PROMPT = In the records below, which lines include "blue"? Copy them.

Object tracking records
-----
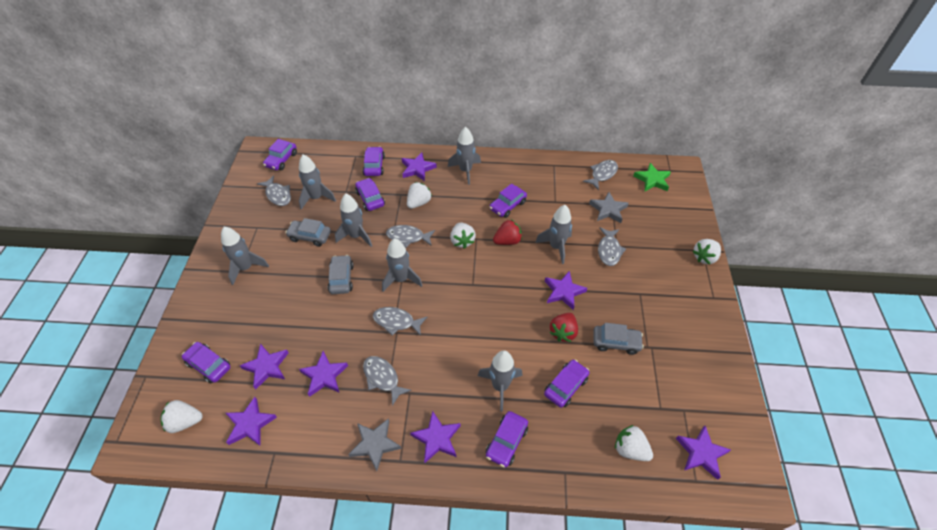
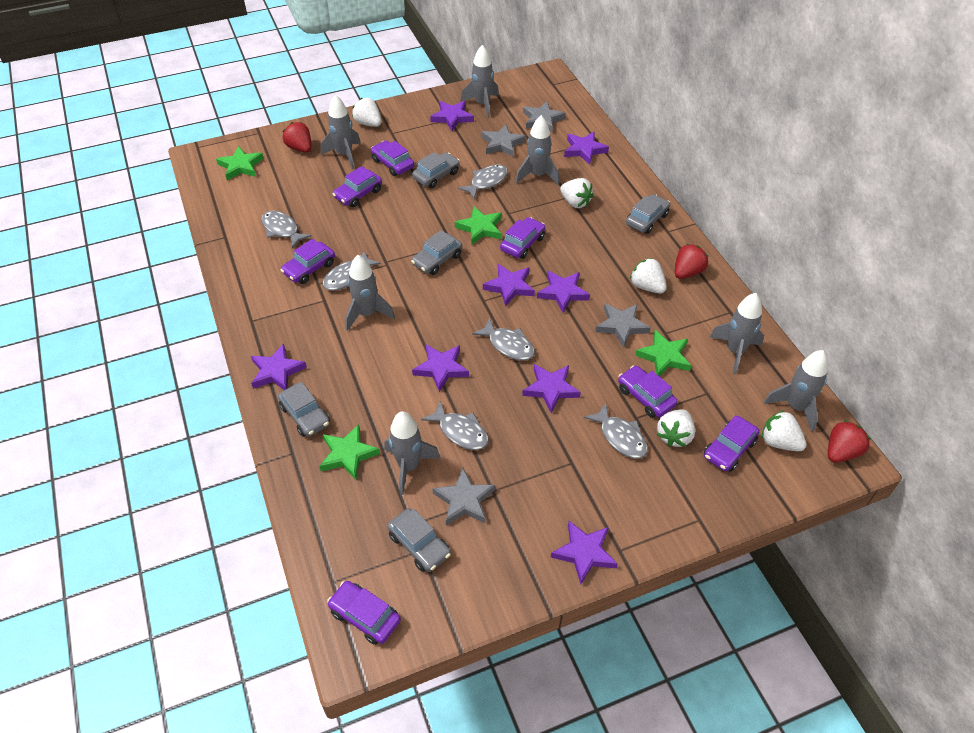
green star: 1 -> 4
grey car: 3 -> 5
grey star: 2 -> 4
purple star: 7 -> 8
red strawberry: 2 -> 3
-----
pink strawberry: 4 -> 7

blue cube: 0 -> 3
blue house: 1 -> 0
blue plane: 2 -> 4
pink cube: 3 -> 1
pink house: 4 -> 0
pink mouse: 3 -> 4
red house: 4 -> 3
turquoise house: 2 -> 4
-----
ANSWER FOR THE TASK =
blue cube: 0 -> 3
blue house: 1 -> 0
blue plane: 2 -> 4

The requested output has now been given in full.